** WORK TASK **
Go to the line containing "Someone swapped the" and retype it and every later line exactly as written, up to the last line of the entries. Keep pictures out.

** INPUT **
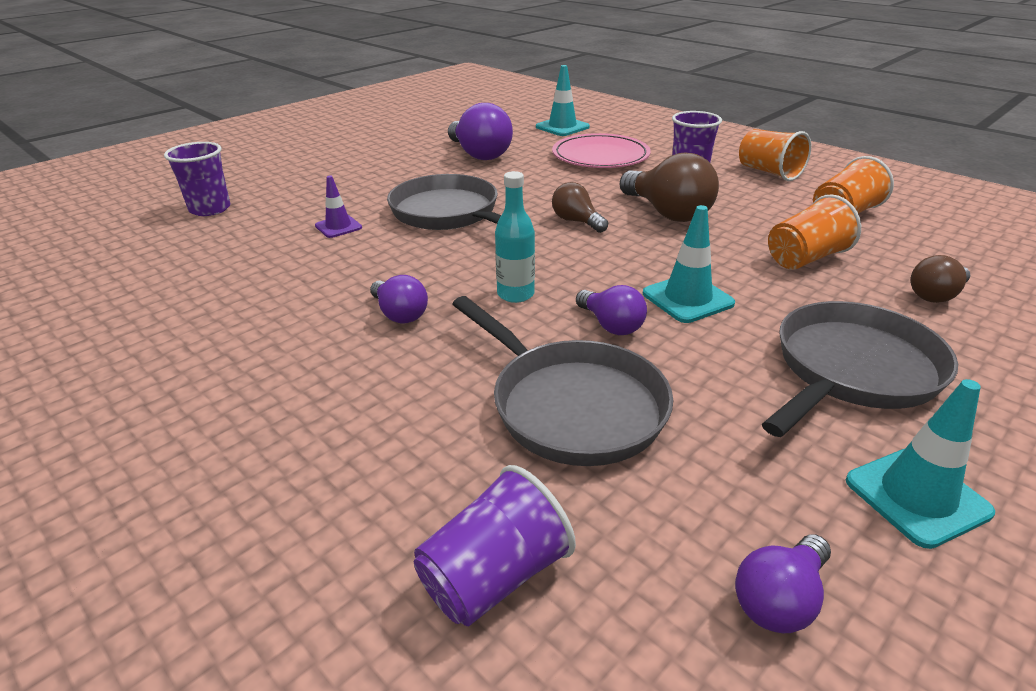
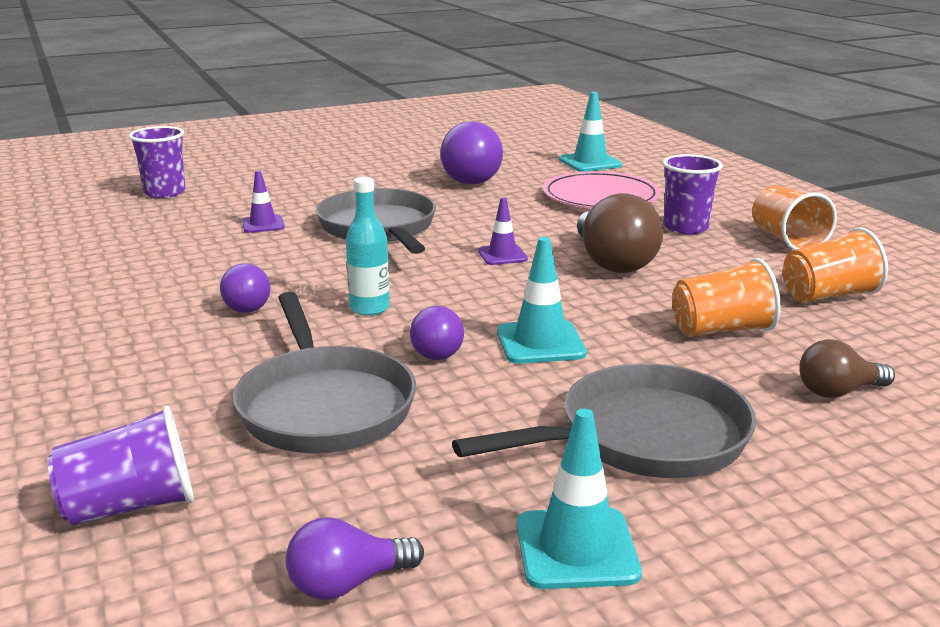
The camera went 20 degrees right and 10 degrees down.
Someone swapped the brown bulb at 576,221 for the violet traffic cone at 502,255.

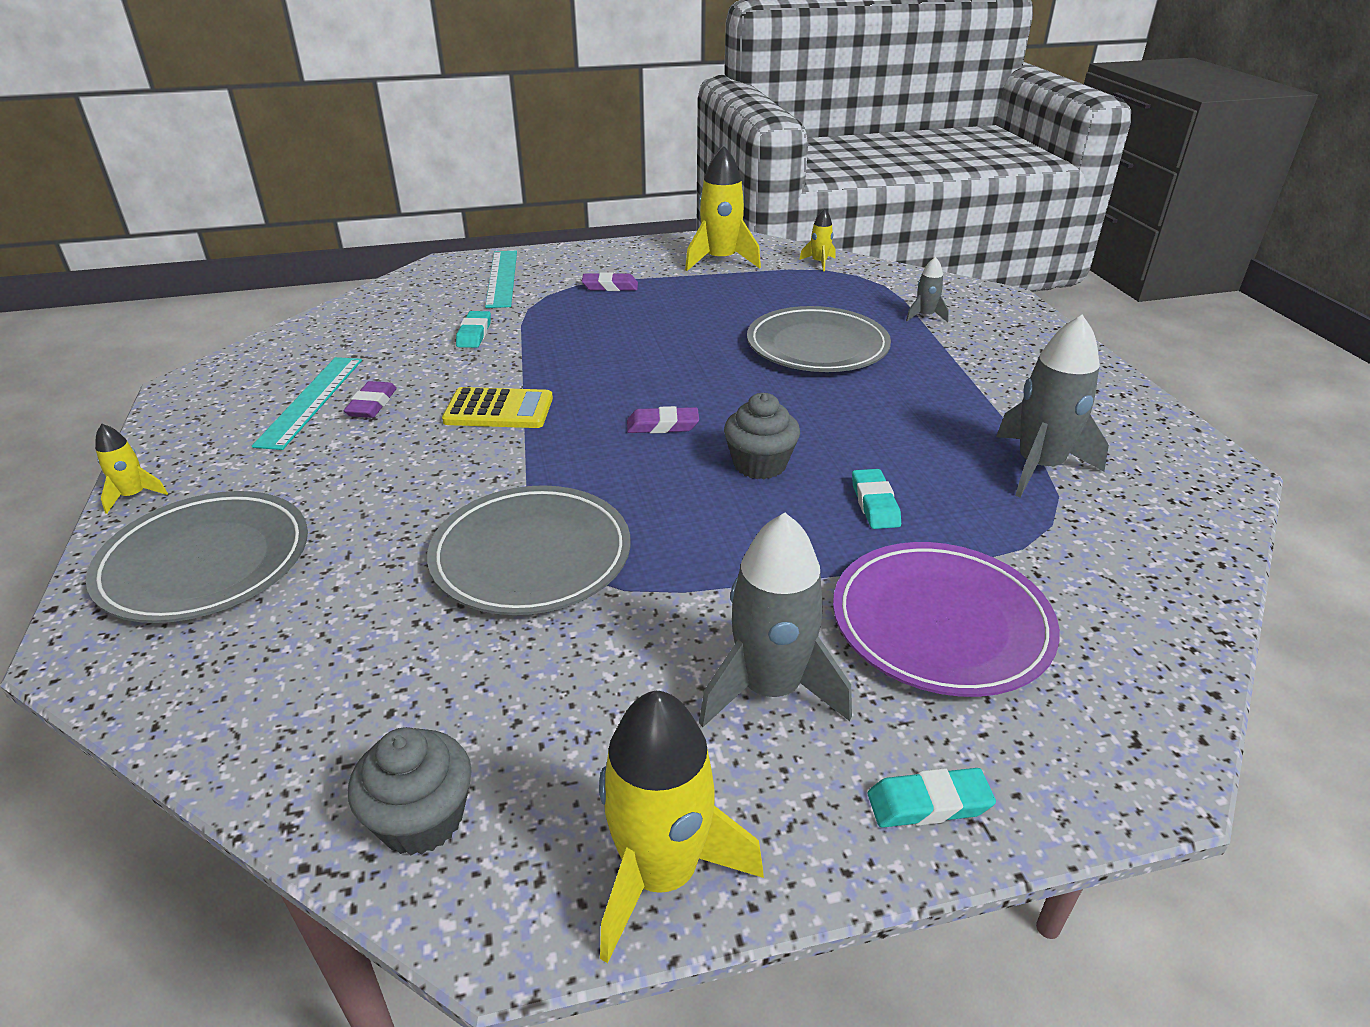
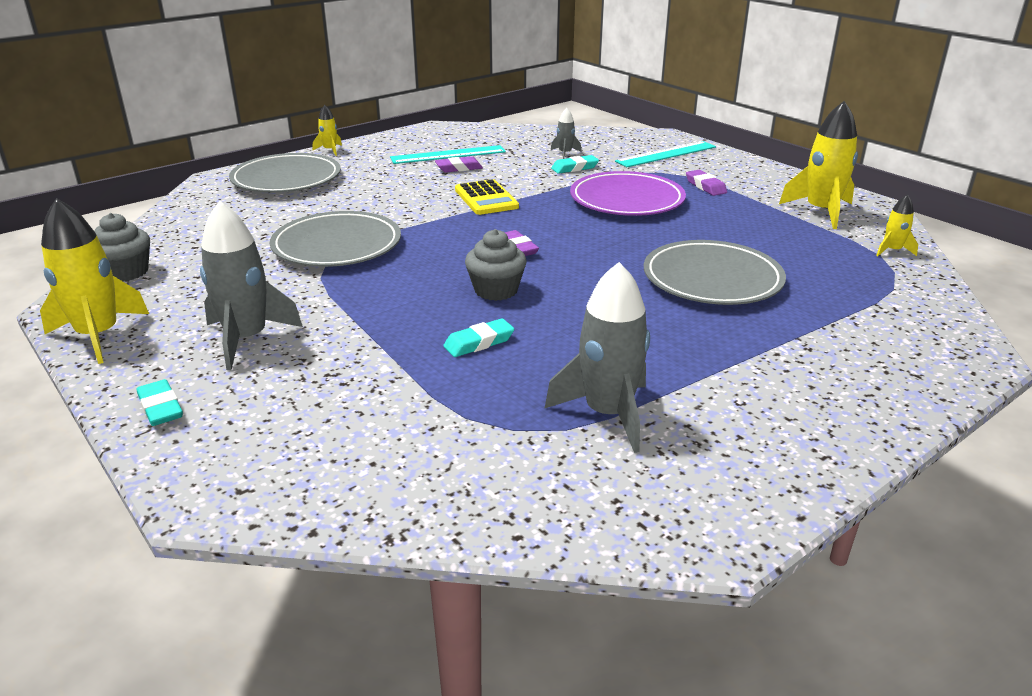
The camera went 65 degrees right and 5 degrees down.
Someone carried the ash-grey toy rocket from 925,316 to 565,153.
Someone carried the violet dinner plate from 941,624 to 627,200.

** COMPLETED EXERCISE **
Someone swapped the brown bulb at 576,221 for the violet traffic cone at 502,255.

The camera went 65 degrees right and 5 degrees down.
Someone carried the ash-grey toy rocket from 925,316 to 565,153.
Someone carried the violet dinner plate from 941,624 to 627,200.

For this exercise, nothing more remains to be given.